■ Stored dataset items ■
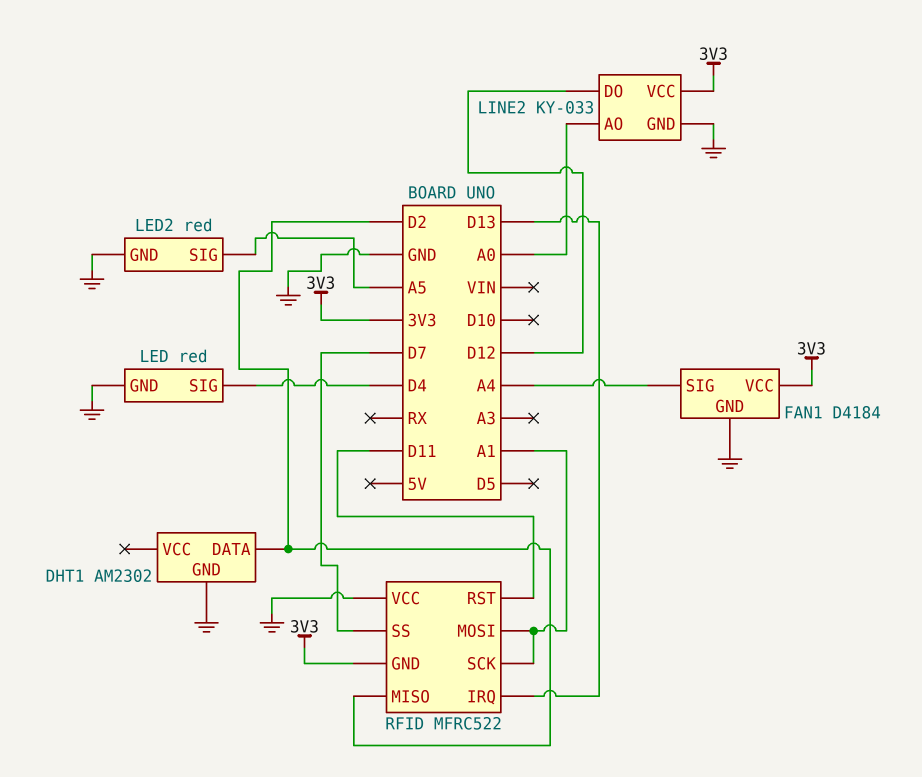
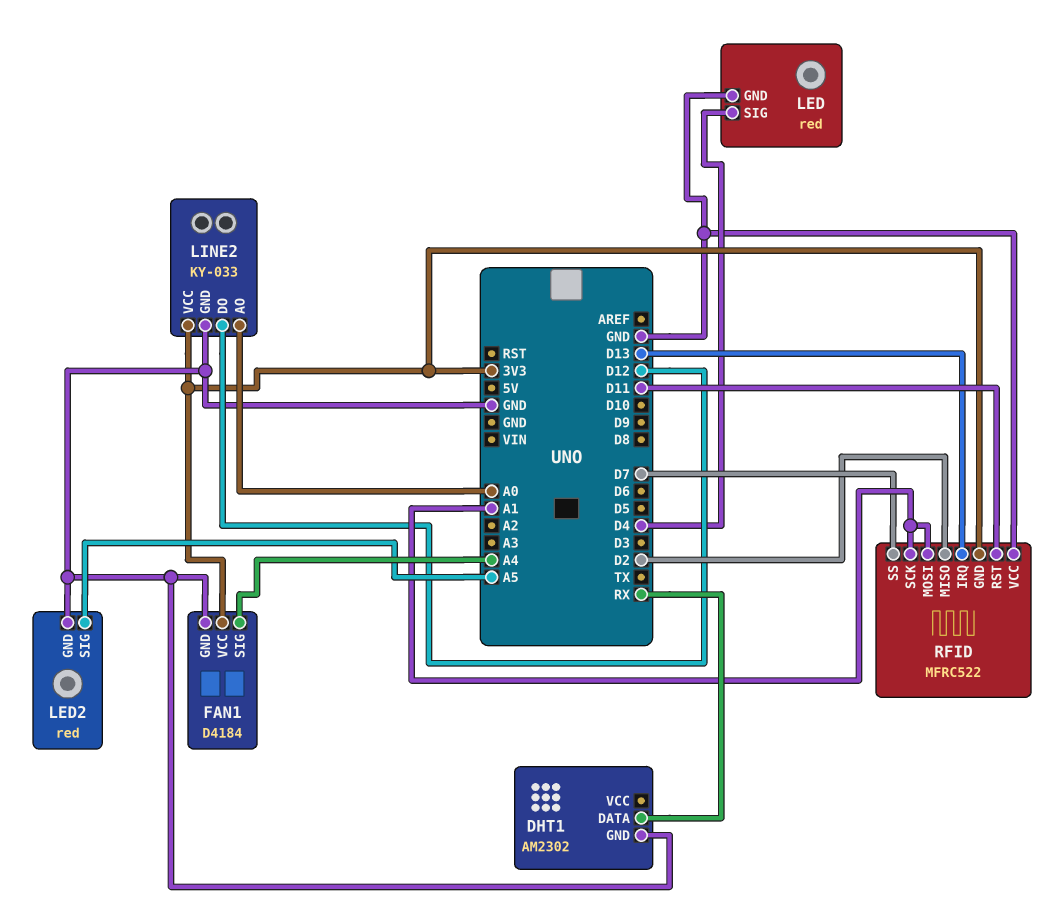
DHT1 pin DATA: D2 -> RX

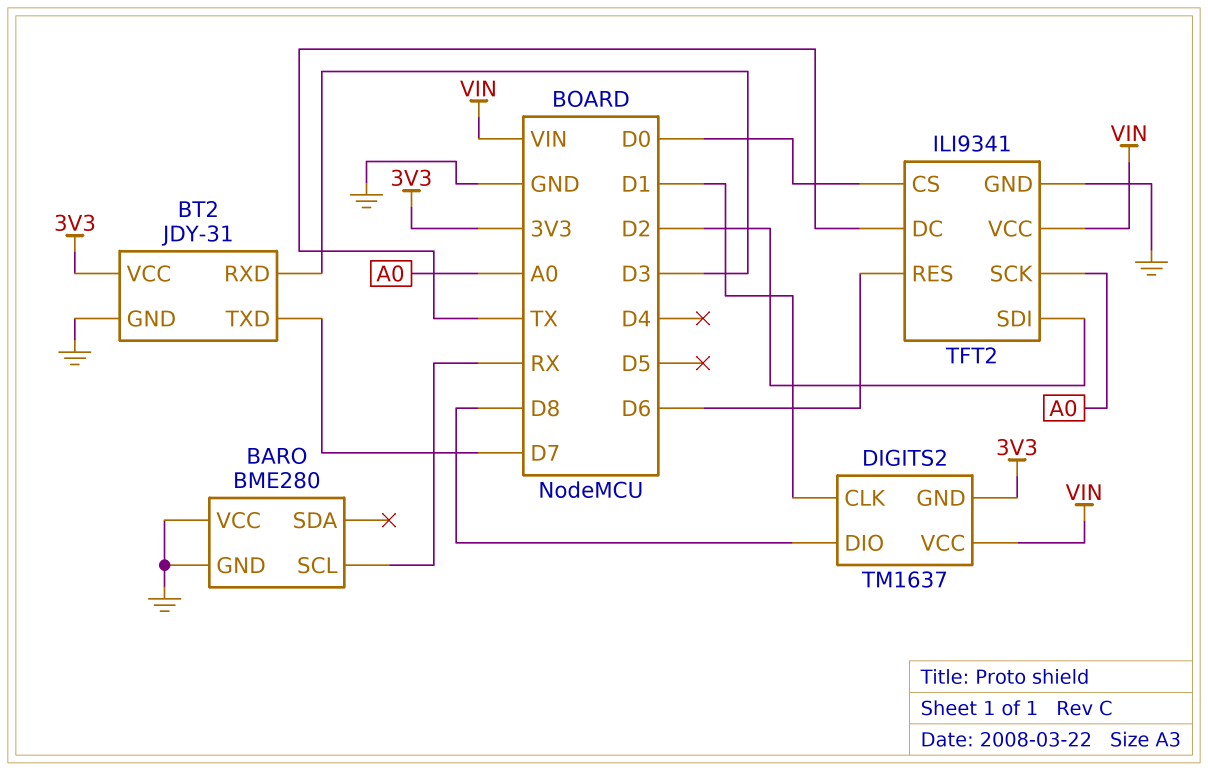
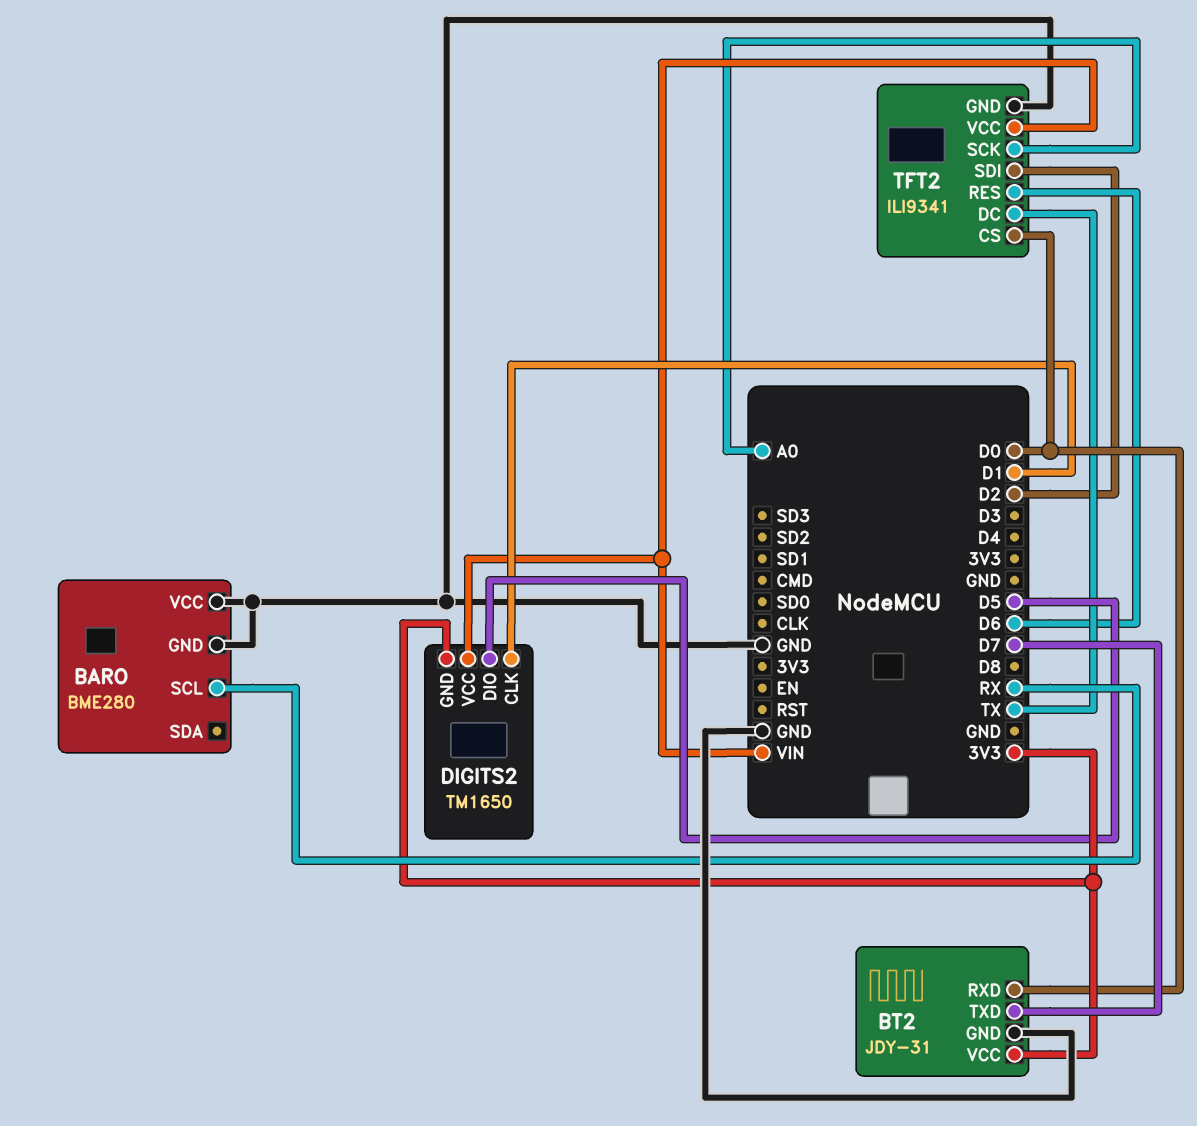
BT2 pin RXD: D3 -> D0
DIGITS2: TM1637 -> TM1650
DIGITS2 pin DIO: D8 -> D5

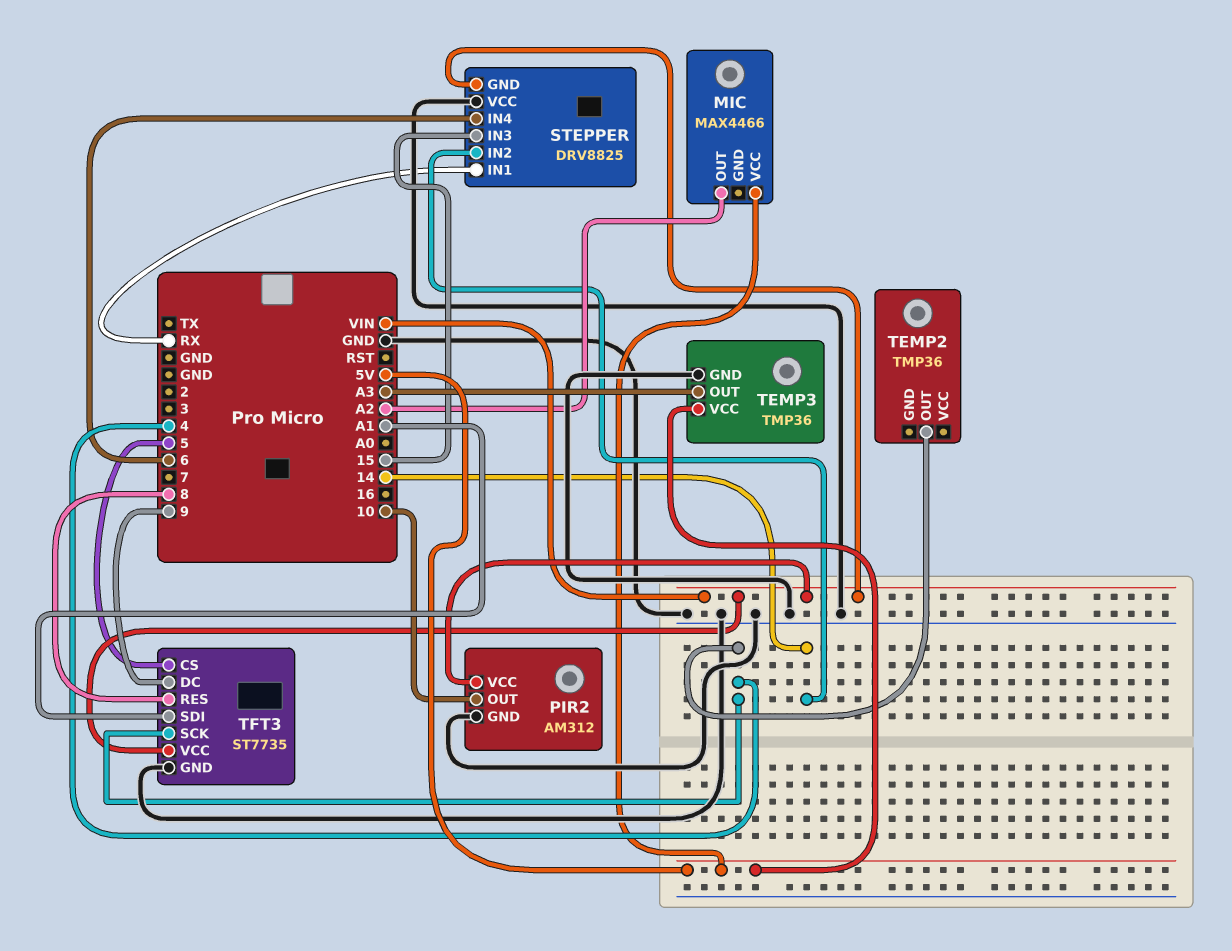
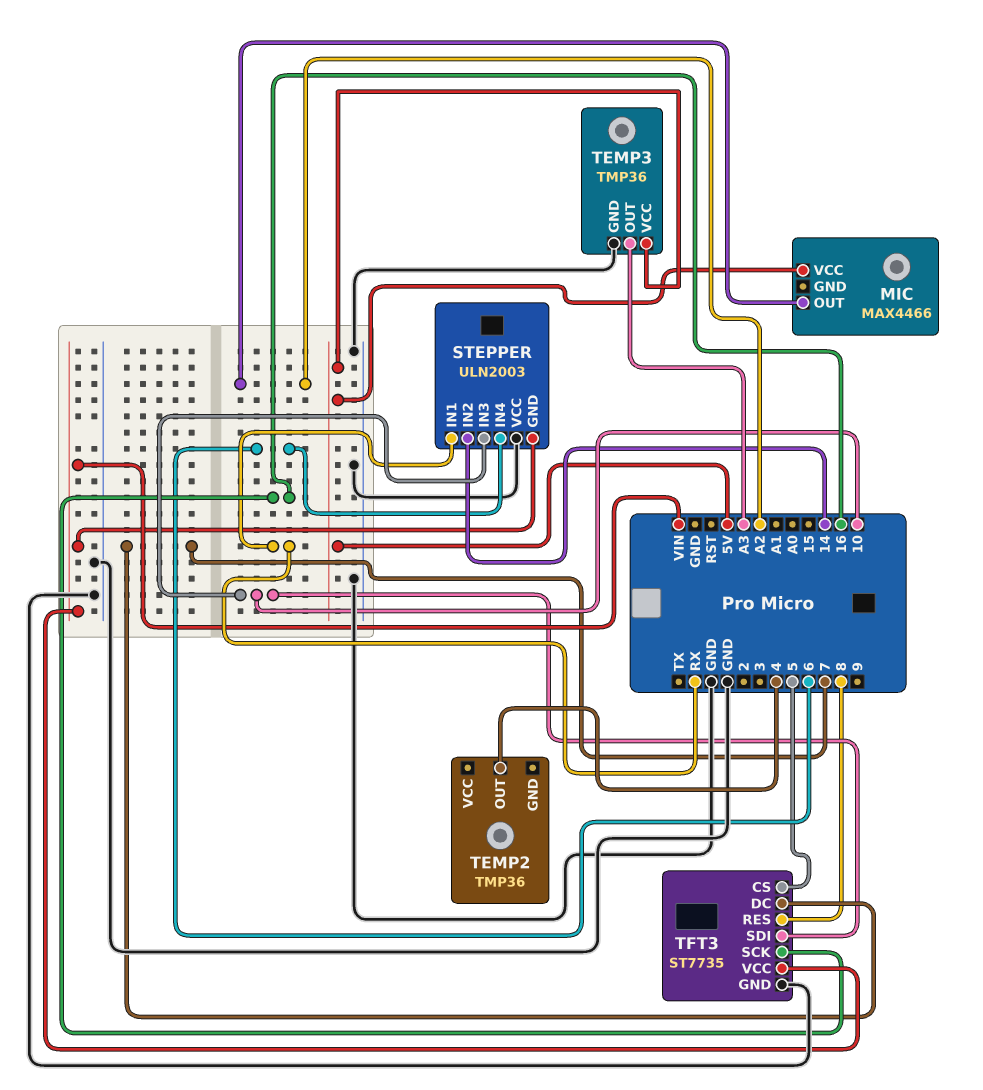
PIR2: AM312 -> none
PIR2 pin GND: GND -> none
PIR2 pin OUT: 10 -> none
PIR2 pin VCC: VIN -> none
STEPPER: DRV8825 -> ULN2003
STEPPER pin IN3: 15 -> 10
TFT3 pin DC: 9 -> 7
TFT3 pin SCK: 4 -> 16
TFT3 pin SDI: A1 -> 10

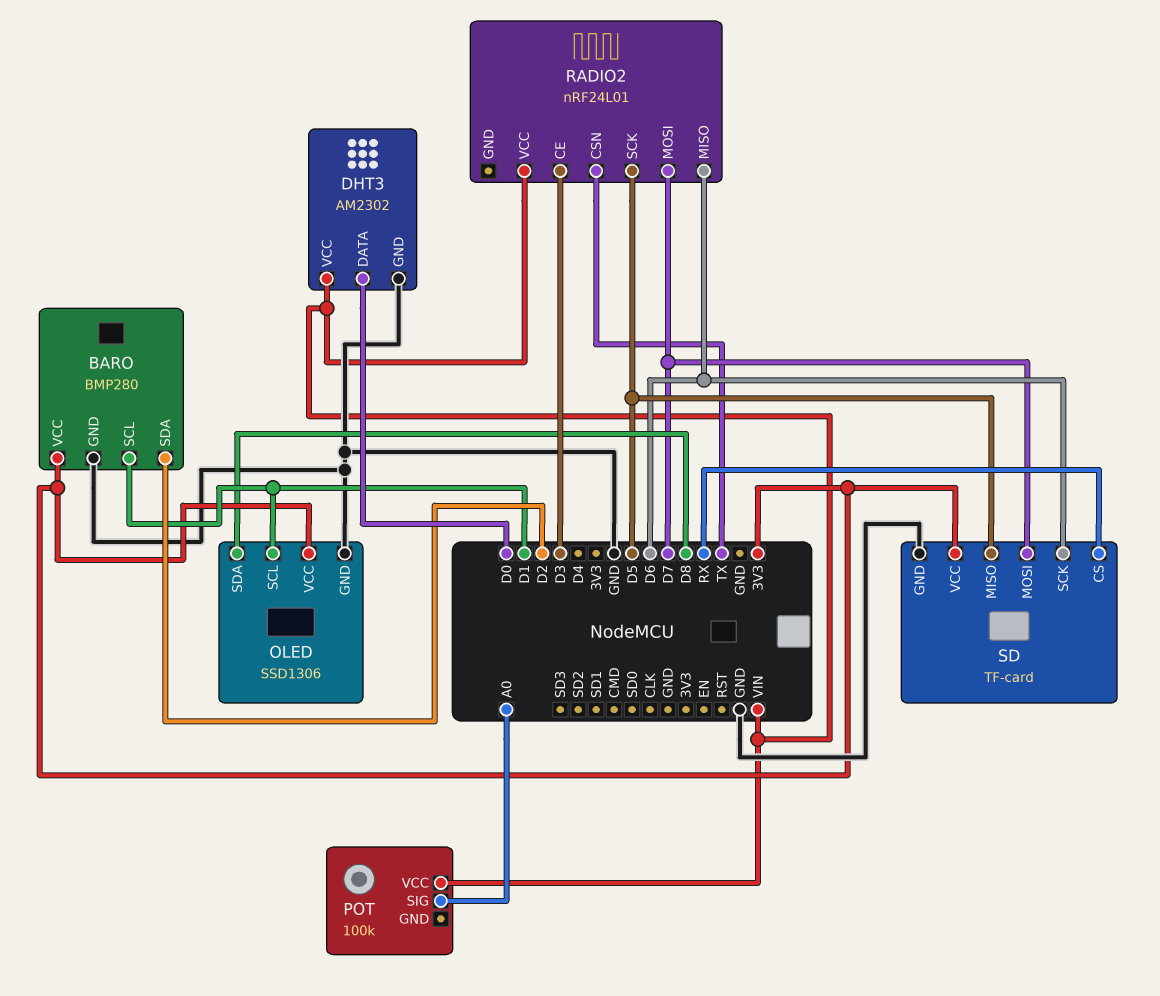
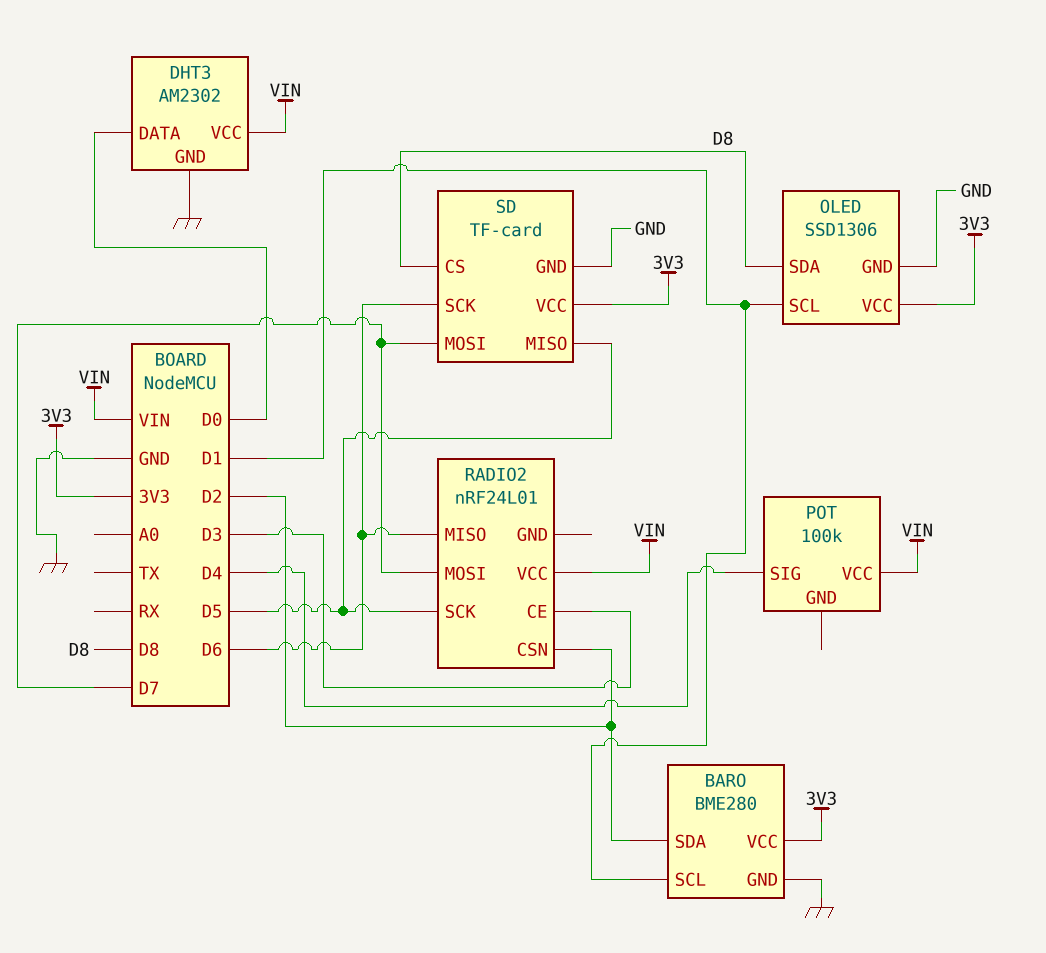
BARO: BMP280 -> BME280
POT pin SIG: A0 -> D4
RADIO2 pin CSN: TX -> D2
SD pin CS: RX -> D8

■ Your goal ■
Please copy the data above exactly; the pictures do not belong in the copy.

■ Completed task ■
DHT1 pin DATA: D2 -> RX

BT2 pin RXD: D3 -> D0
DIGITS2: TM1637 -> TM1650
DIGITS2 pin DIO: D8 -> D5

PIR2: AM312 -> none
PIR2 pin GND: GND -> none
PIR2 pin OUT: 10 -> none
PIR2 pin VCC: VIN -> none
STEPPER: DRV8825 -> ULN2003
STEPPER pin IN3: 15 -> 10
TFT3 pin DC: 9 -> 7
TFT3 pin SCK: 4 -> 16
TFT3 pin SDI: A1 -> 10

BARO: BMP280 -> BME280
POT pin SIG: A0 -> D4
RADIO2 pin CSN: TX -> D2
SD pin CS: RX -> D8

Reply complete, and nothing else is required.